◆ AIM OF THE EXERCISE ◆
Which lines run from the one containing "R5: 15 (CNT5, IND) -> 15 (0V, CNT2)" to the end of the records? Write them out exactly, both ends included, and nothing else.

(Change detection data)
▶

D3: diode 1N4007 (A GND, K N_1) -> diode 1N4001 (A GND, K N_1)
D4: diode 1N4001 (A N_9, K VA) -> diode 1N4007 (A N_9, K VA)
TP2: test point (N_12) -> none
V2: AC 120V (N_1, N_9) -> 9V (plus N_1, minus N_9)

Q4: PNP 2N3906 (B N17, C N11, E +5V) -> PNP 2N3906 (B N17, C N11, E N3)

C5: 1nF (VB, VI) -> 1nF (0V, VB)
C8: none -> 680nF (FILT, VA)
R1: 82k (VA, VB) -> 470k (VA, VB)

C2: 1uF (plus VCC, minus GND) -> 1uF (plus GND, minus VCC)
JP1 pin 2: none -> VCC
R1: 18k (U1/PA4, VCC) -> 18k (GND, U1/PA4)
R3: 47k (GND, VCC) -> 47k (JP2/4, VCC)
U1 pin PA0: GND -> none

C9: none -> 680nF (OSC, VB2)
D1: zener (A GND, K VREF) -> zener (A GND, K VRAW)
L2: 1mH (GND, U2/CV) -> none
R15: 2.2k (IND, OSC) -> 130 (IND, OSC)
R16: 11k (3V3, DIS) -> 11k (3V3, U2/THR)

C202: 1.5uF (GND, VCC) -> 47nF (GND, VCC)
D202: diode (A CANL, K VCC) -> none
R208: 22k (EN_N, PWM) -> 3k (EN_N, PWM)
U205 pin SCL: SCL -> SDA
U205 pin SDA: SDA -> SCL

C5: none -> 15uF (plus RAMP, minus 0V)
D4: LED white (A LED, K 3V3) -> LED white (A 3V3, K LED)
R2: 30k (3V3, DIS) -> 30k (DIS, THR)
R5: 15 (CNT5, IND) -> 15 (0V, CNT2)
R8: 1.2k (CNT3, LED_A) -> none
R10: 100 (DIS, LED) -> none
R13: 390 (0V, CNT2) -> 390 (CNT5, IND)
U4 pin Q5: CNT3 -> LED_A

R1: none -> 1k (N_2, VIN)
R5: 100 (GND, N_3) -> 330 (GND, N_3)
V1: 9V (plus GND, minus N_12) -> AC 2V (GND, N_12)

◀

◆ SOLUTION TO THE EXERCISE ◆
R5: 15 (CNT5, IND) -> 15 (0V, CNT2)
R8: 1.2k (CNT3, LED_A) -> none
R10: 100 (DIS, LED) -> none
R13: 390 (0V, CNT2) -> 390 (CNT5, IND)
U4 pin Q5: CNT3 -> LED_A

R1: none -> 1k (N_2, VIN)
R5: 100 (GND, N_3) -> 330 (GND, N_3)
V1: 9V (plus GND, minus N_12) -> AC 2V (GND, N_12)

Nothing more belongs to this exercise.